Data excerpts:
◆ ◆ ◆ ◆

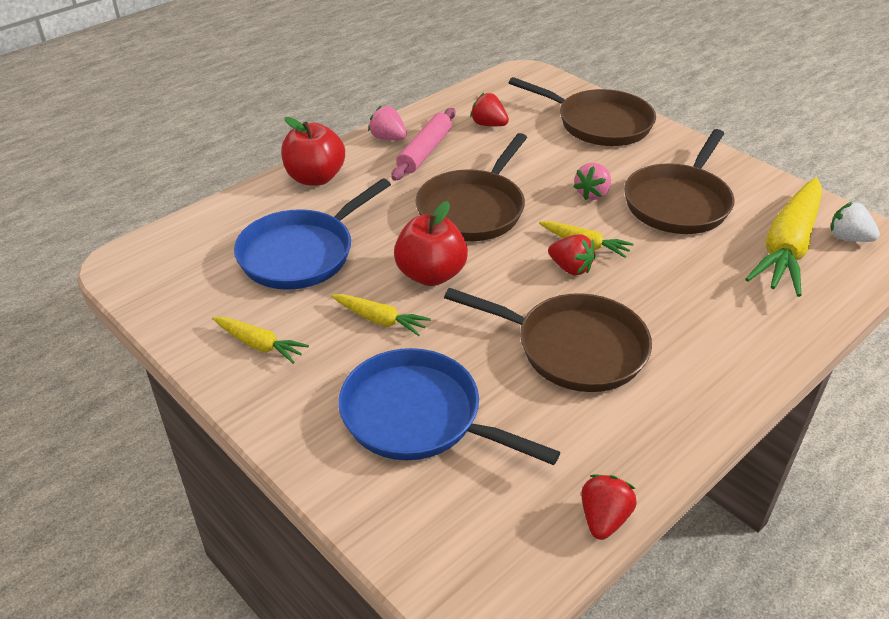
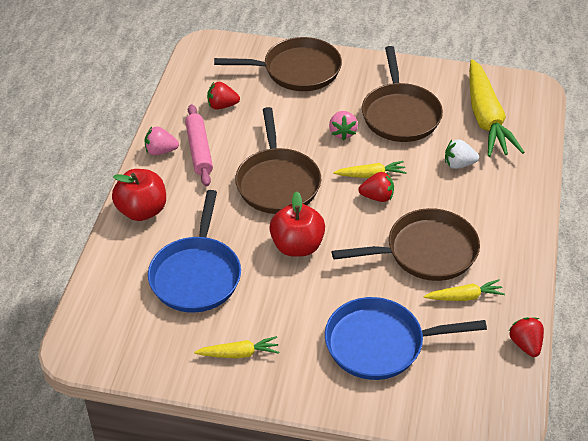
camera: 35 degrees left, 5 degrees up
(380, 320) = (297, 295): yellow carrot -> yellow carrot (464, 297)
(848, 238) = (513, 95): white strawberry -> white strawberry (458, 164)

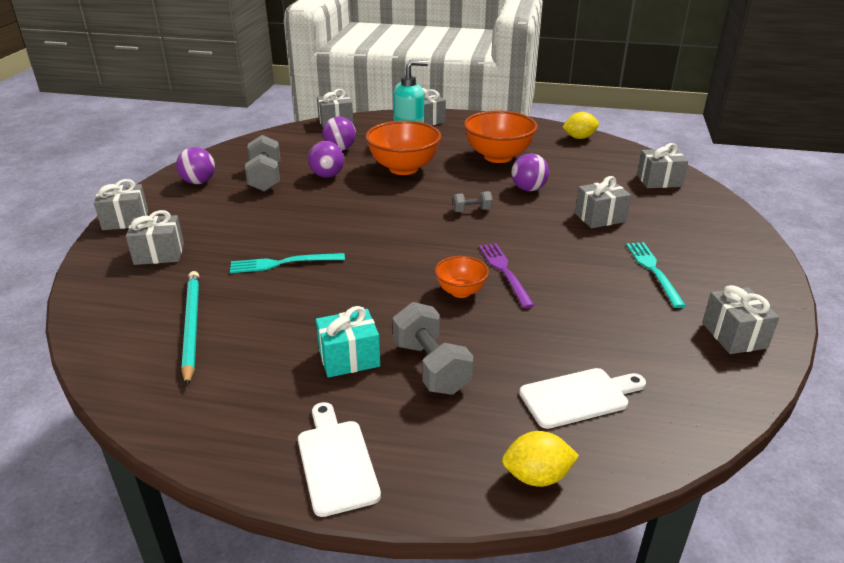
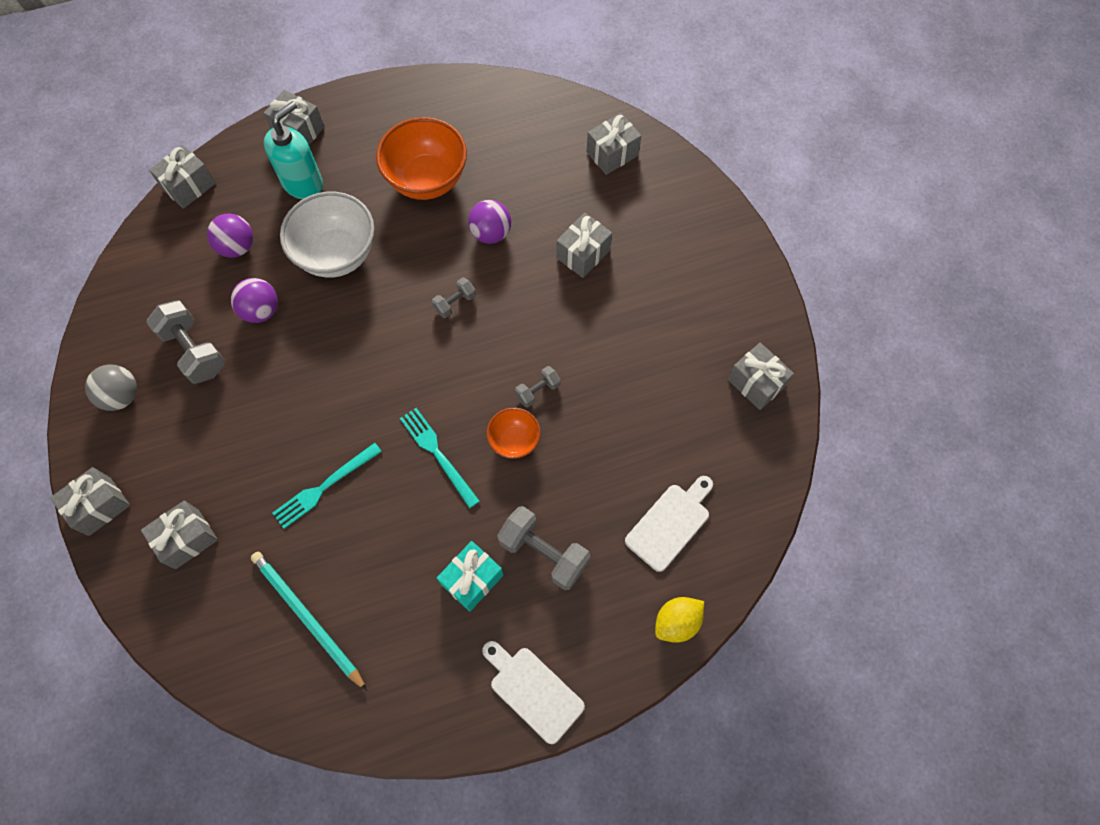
camera: 30 degrees left, 35 degrees up
(199, 182) = (122, 396): purple ball -> grey ball
(403, 168) = (337, 254): orange bowl -> white bowl
(505, 272) = (538, 391): purple fork -> grey dumbbell
(579, 138) = (494, 95): yellow lemon -> none
(653, 271) = (664, 322): turquoise fork -> turquoise fork (438, 454)

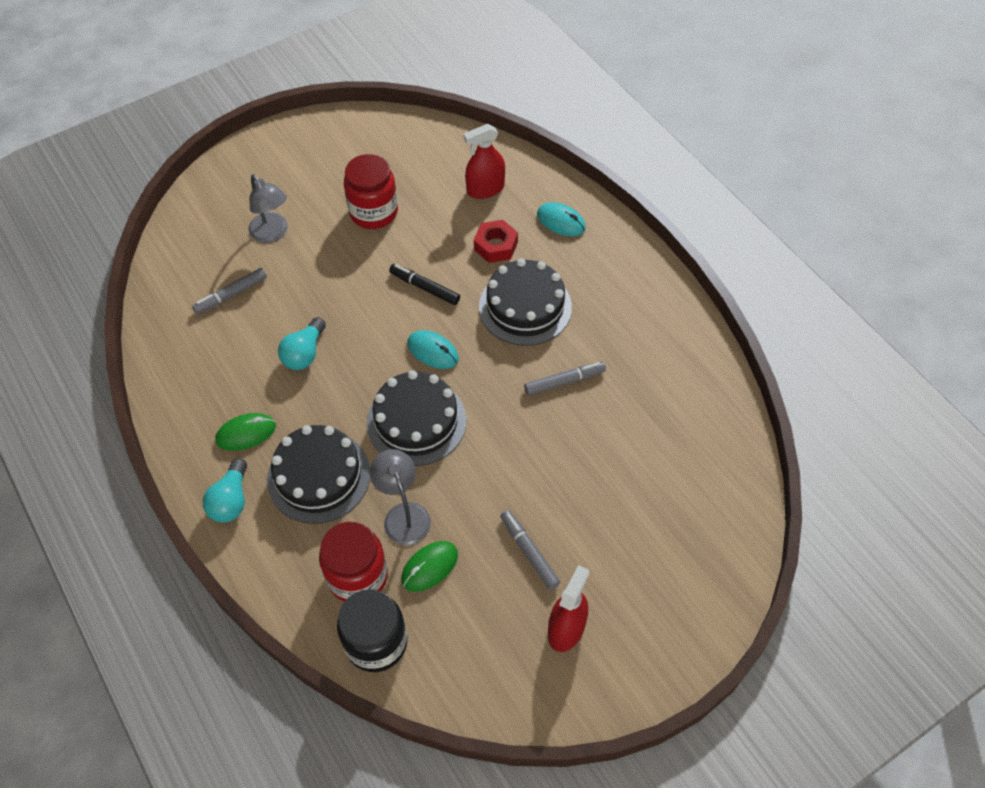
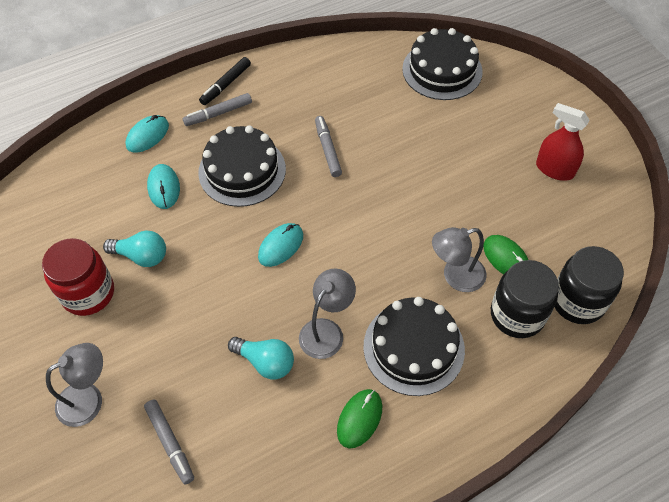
camera: 85 degrees left, 0 degrees up
(231, 500) = (438, 431): turquoise light bulb -> turquoise light bulb (141, 256)
(246, 433) = (359, 419): green mouse -> green mouse turned 45 degrees clockwise
(337, 399) = (326, 331): none -> grey lamp
(357, 576) = (517, 315): red jar -> black jar
(416, 421) = (358, 263): black cake -> black cake (442, 70)
(424, 287) = (202, 249): black marker -> black marker (225, 85)
(485, 189) = (87, 191): red spray bottle -> none
(496, 246) = (164, 188): red nut -> turquoise mouse
(529, 552) = (490, 187): grey marker -> grey marker (218, 113)

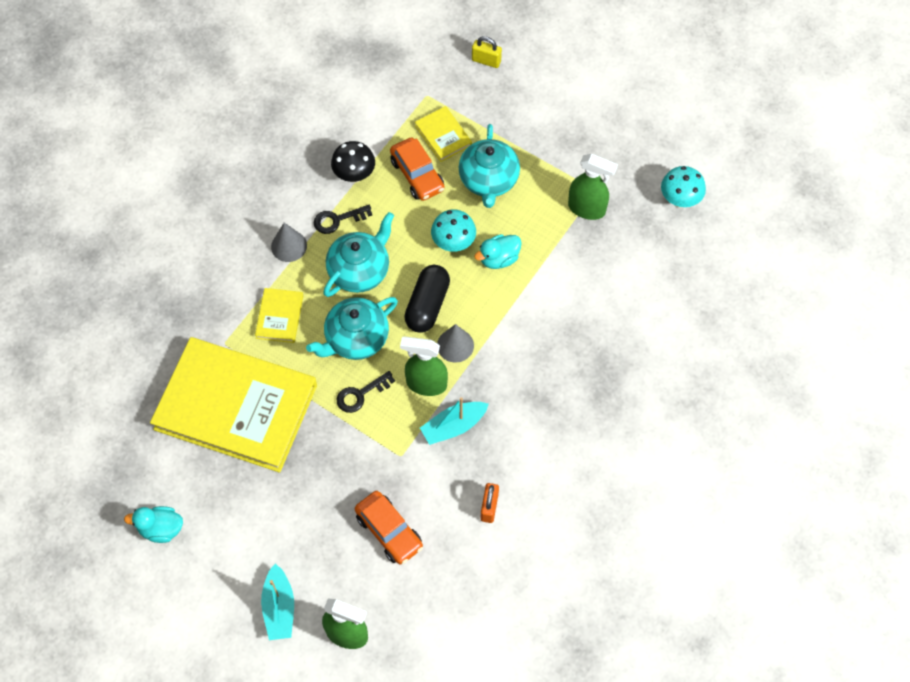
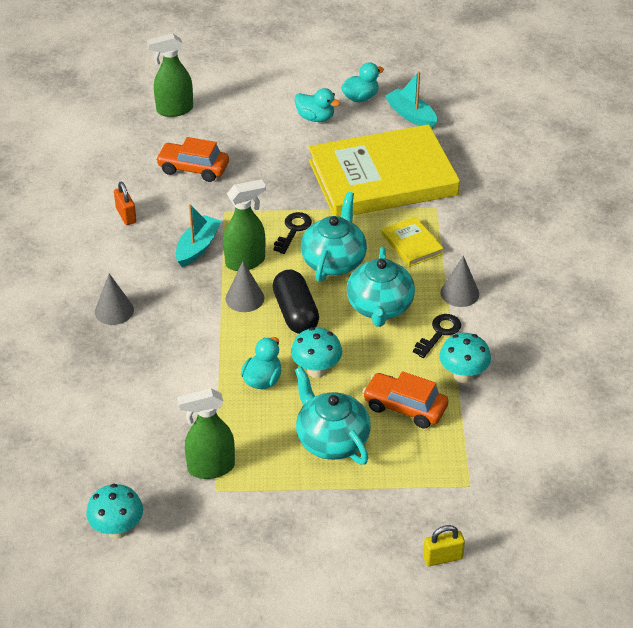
camera: 145 degrees right, 20 degrees down
(226, 528) = (315, 118): none -> turquoise duck
(279, 608) = (235, 100): turquoise boat -> turquoise boat (411, 115)
(354, 175) = (463, 375): black mushroom -> turquoise mushroom
(443, 135) = (415, 456): yellow book -> none
(567, 398) = (114, 311): none -> grey cone

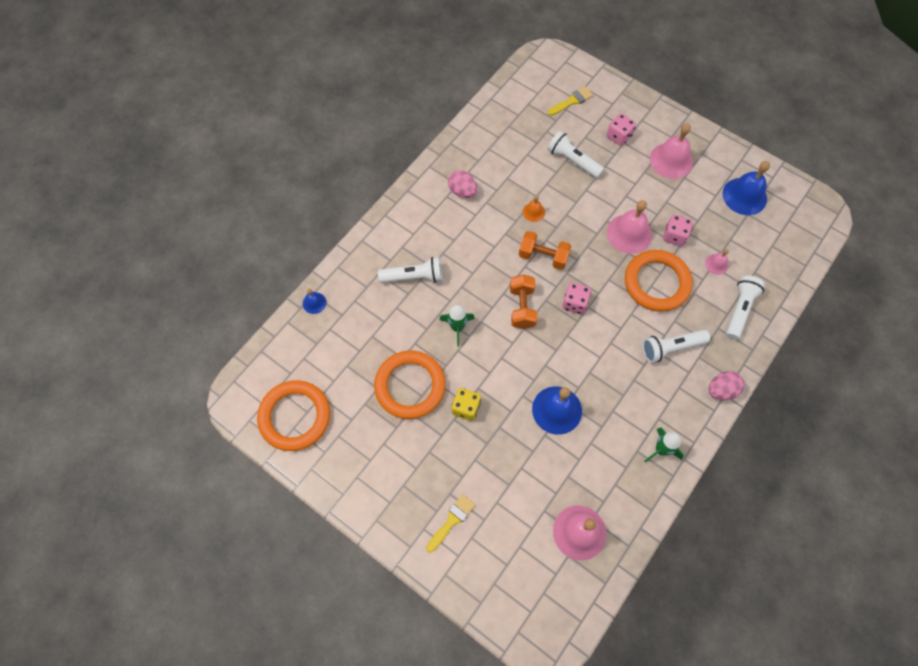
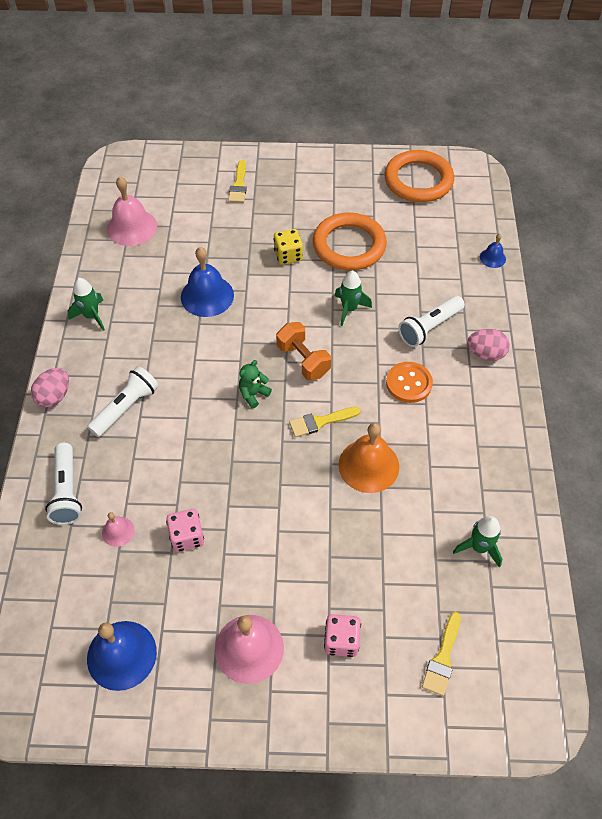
camera: 145 degrees right, 10 degrees down
(462, 191) = (464, 440): pink egg -> pink egg (485, 354)
(464, 247) = (409, 383): none -> orange button
(508, 134) = (479, 547): none -> green rocket
(533, 212) = (368, 465): orange bell -> orange bell, size x1.98
(543, 256) = (320, 422): orange dumbbell -> yellow brush
(573, 161) = (373, 562): white flashlight -> none
(574, 303) = (253, 394): pink dice -> green teddy bear
(629, 233) = (243, 507): pink bell -> none
(656, 283) = (178, 467): orange ring -> none

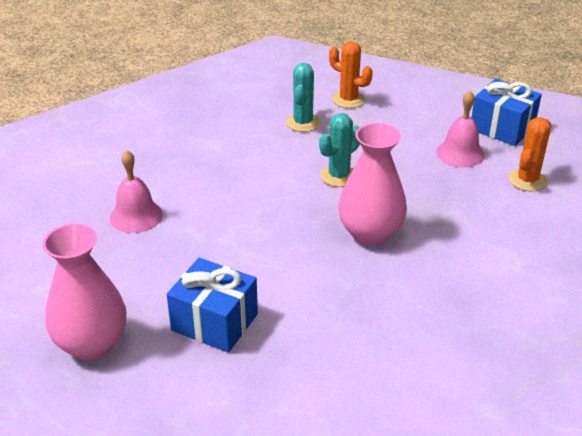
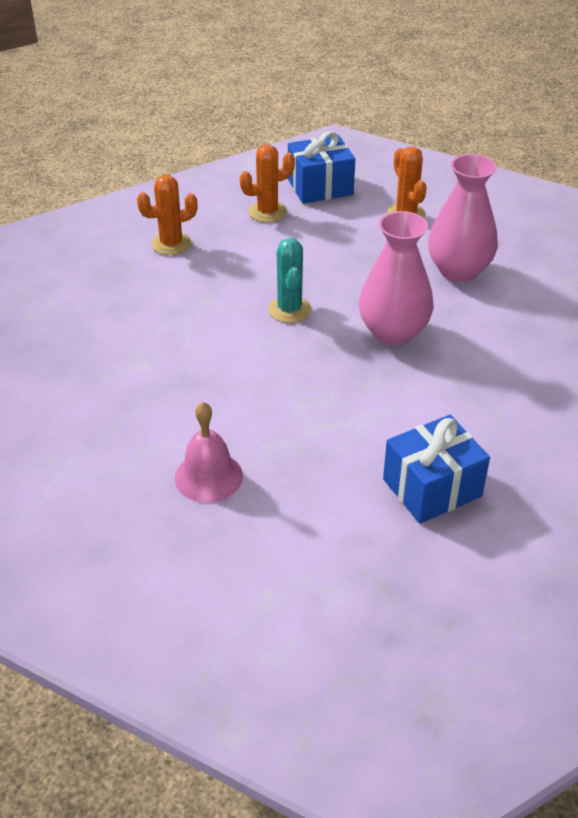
camera: 55 degrees left, 5 degrees up
(92, 344) = (392, 593): pink vase -> pink vase (458, 270)
(303, 123) = (175, 290): turquoise cactus -> none
(437, 120) = (268, 212): none -> orange cactus
(460, 153) = (331, 227): pink bell -> none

◆ ◆ ◆ ◆

• Description of the task
Within these entries, output exactly the lines starting at the one with "(337, 399) = (326, 331): none -> grey lamp" and finishing at the one with "camera: 145 degrees right, 10 degrees down". Leave pictures out of the output.

• Answer section
(337, 399) = (326, 331): none -> grey lamp
(357, 576) = (517, 315): red jar -> black jar
(416, 421) = (358, 263): black cake -> black cake (442, 70)
(424, 287) = (202, 249): black marker -> black marker (225, 85)
(485, 189) = (87, 191): red spray bottle -> none
(496, 246) = (164, 188): red nut -> turquoise mouse
(529, 552) = (490, 187): grey marker -> grey marker (218, 113)

camera: 145 degrees right, 20 degrees down
(226, 528) = (315, 118): none -> turquoise duck
(279, 608) = (235, 100): turquoise boat -> turquoise boat (411, 115)
(354, 175) = (463, 375): black mushroom -> turquoise mushroom
(443, 135) = (415, 456): yellow book -> none
(567, 398) = (114, 311): none -> grey cone

camera: 145 degrees right, 10 degrees down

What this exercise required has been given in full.